Exercise objective ::
In your transcription, keep every record exact and leave out the pictures.

Stored data entries
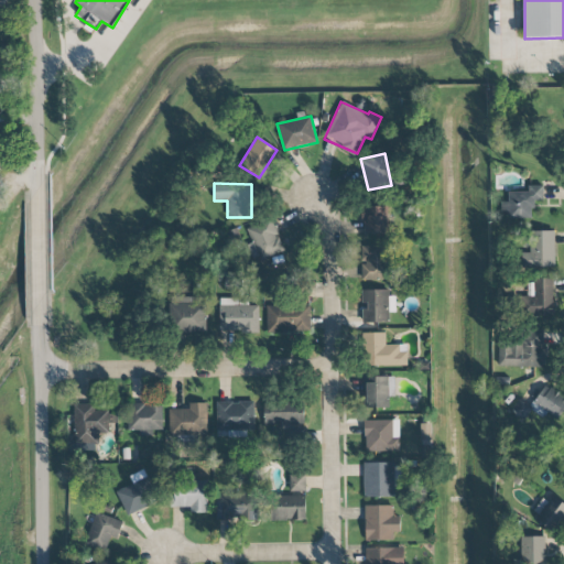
[(500,202),(501,219),(533,219),(532,201),(543,201),(543,186),(528,186),(529,192),(508,192),(508,202),(500,202)]
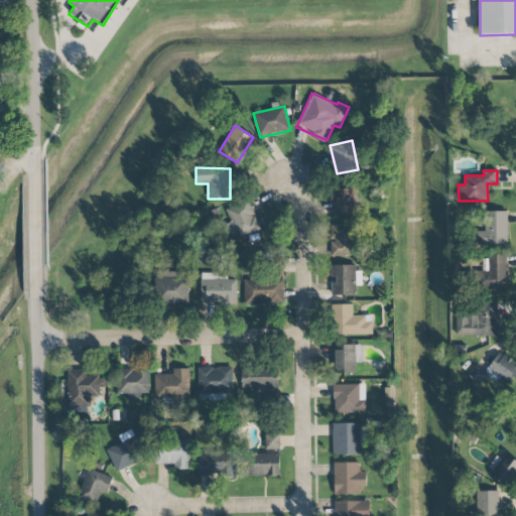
[(355,189),(334,188),(333,214),(354,215),(355,189)]
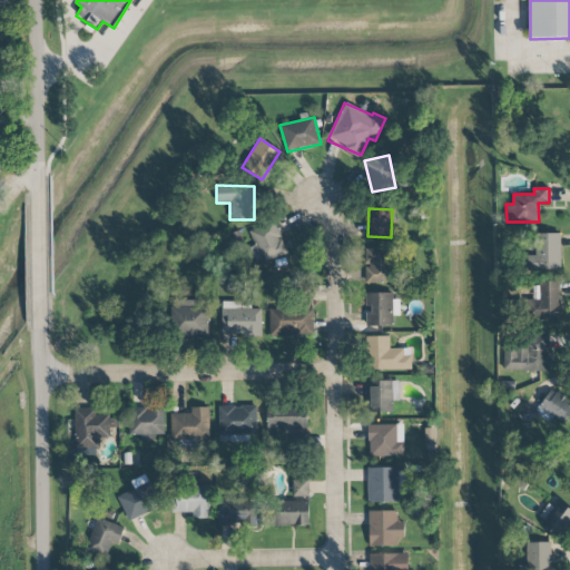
[(286,256),(275,222),(247,232),(258,265),(286,256)]
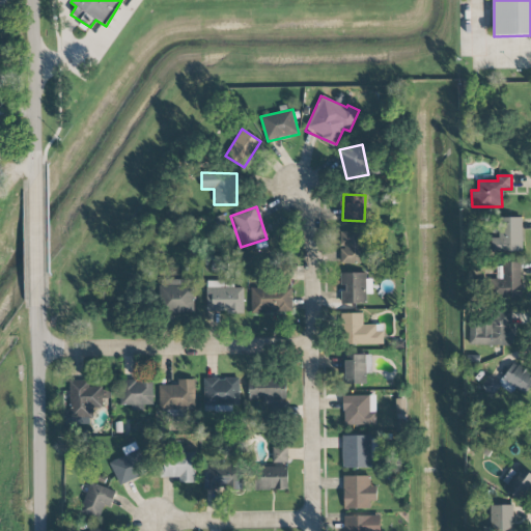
[(523,218),(499,217),(499,239),(491,238),(491,251),(522,252),(523,218)]
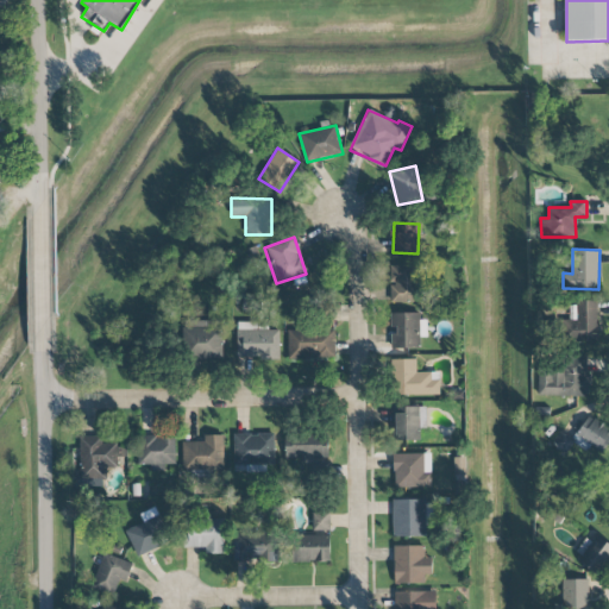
[(391,265),(391,286),(389,286),(389,302),(416,302),(415,265),(391,265)]
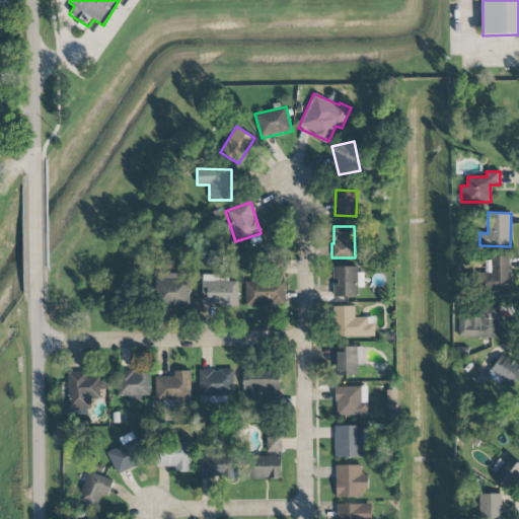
[(510,256),(492,256),(491,291),(509,291),(510,256)]
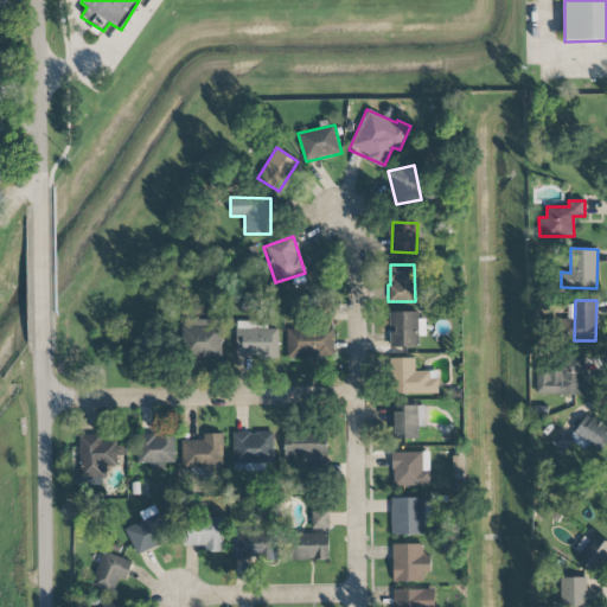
[(419,312),(389,312),(390,347),(419,347),(419,312)]
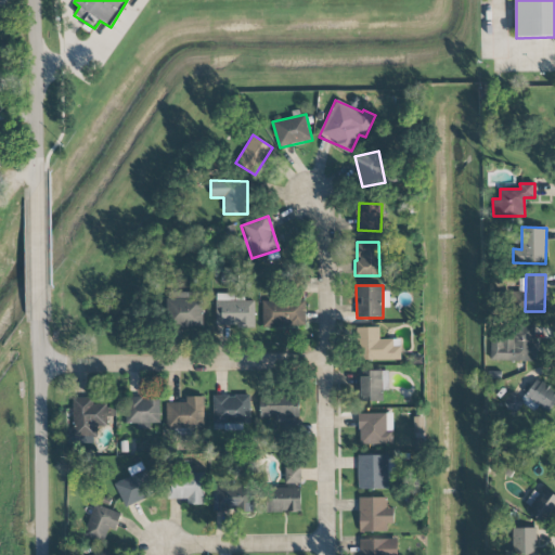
[(168,327),(203,326),(202,298),(193,298),(193,292),(167,293),(168,327)]
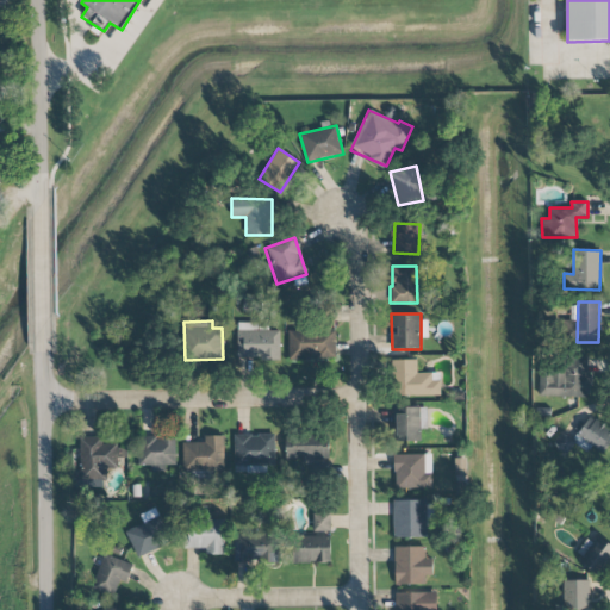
[(280,331),(268,330),(268,323),(237,323),(237,359),(279,360),(280,331)]
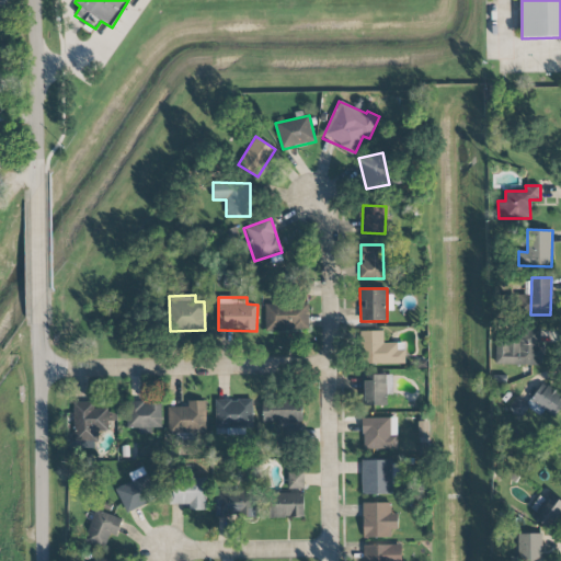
[(265,331),(308,330),(308,304),(264,305),(265,331)]
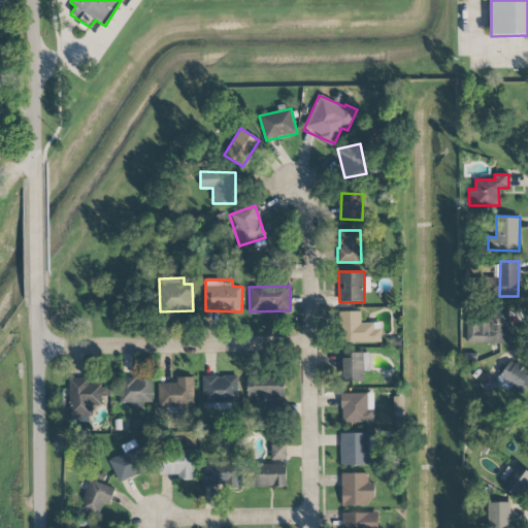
[(466,343),(509,343),(509,309),(485,309),(485,320),(466,320),(466,343)]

Expected answer ::
[(500,202),(501,219),(533,219),(532,201),(543,201),(543,186),(528,186),(529,192),(508,192),(508,202),(500,202)]
[(355,189),(334,188),(333,214),(354,215),(355,189)]
[(286,256),(275,222),(247,232),(258,265),(286,256)]
[(523,218),(499,217),(499,239),(491,238),(491,251),(522,252),(523,218)]
[(391,265),(391,286),(389,286),(389,302),(416,302),(415,265),(391,265)]
[(510,256),(492,256),(491,291),(509,291),(510,256)]
[(419,312),(389,312),(390,347),(419,347),(419,312)]
[(168,327),(203,326),(202,298),(193,298),(193,292),(167,293),(168,327)]
[(280,331),(268,330),(268,323),(237,323),(237,359),(279,360),(280,331)]
[(265,331),(308,330),(308,304),(264,305),(265,331)]
[(466,343),(509,343),(509,309),(485,309),(485,320),(466,320),(466,343)]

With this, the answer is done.